Exercise aim: Write out the records below from the first line through the line containing "turquoise toy truck <238,476,103,65>", leaving out any pictures.

Source material:
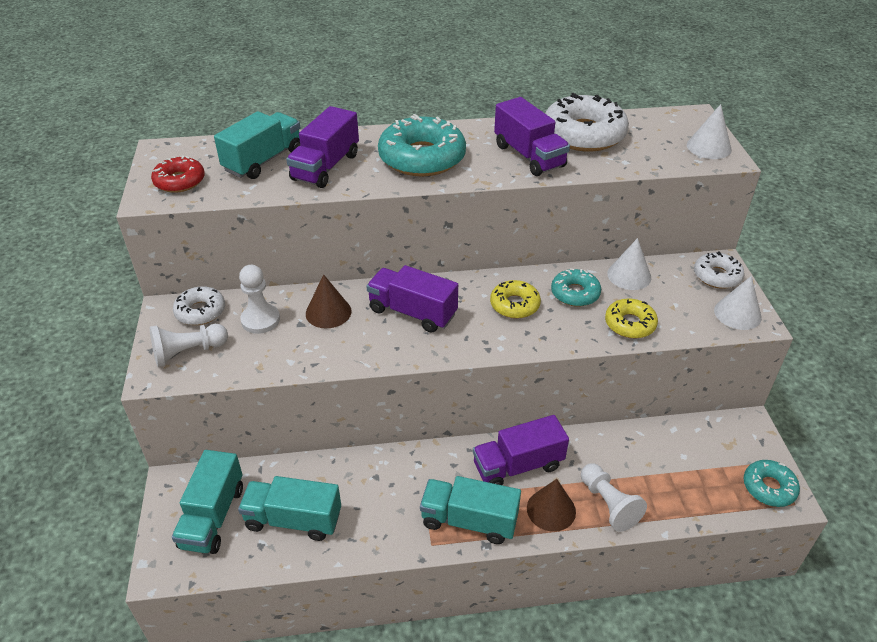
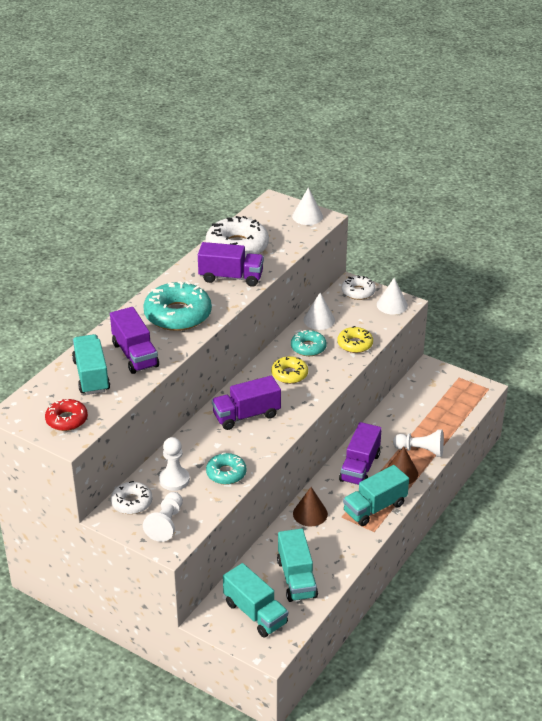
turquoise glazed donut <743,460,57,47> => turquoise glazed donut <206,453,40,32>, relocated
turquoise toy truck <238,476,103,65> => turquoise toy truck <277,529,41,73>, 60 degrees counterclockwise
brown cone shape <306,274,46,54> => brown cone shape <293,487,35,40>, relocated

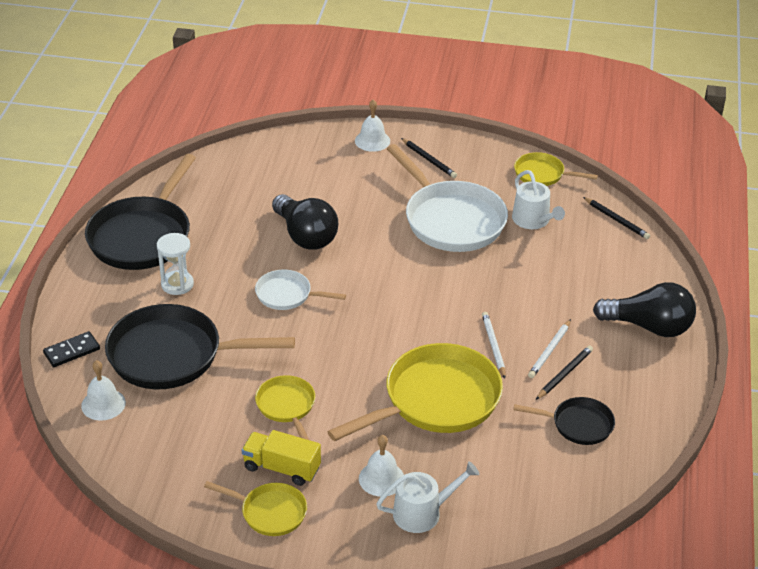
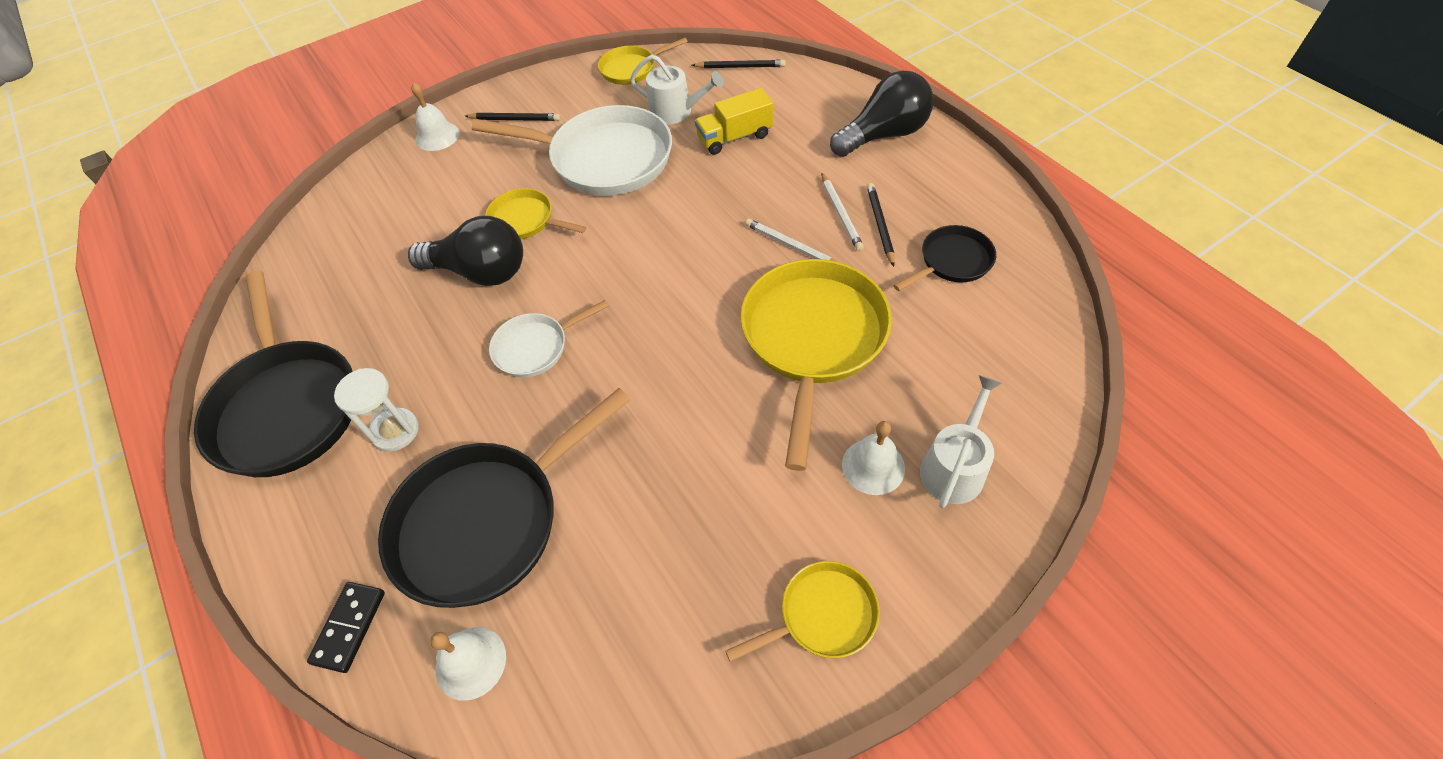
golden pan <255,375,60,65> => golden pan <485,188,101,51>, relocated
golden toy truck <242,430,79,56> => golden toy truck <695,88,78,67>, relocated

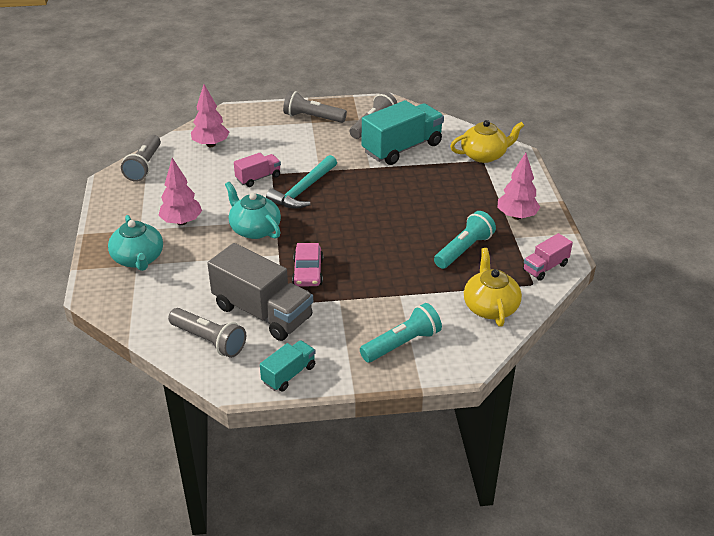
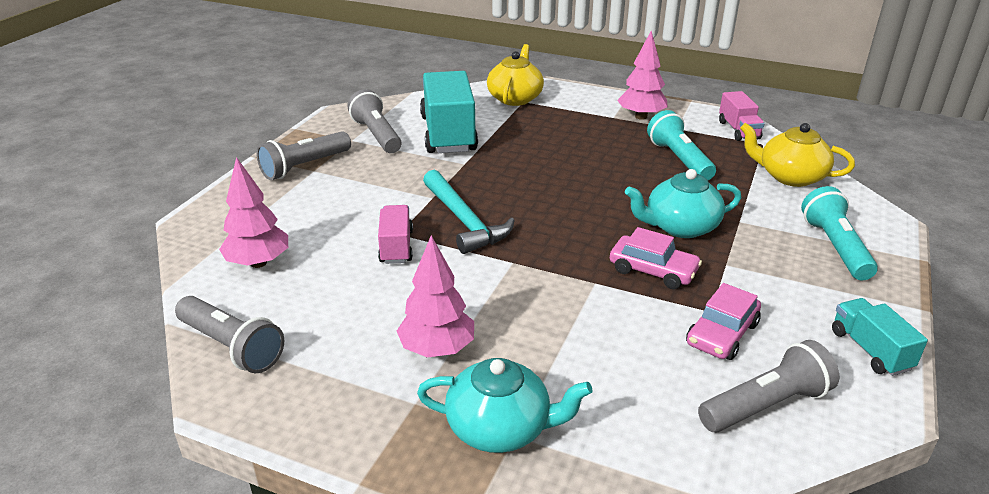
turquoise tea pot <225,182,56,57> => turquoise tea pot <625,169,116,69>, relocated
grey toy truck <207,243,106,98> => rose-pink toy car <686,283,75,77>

Response below:
turquoise glazed donut <743,460,57,47> => turquoise glazed donut <206,453,40,32>, relocated
turquoise toy truck <238,476,103,65> => turquoise toy truck <277,529,41,73>, 60 degrees counterclockwise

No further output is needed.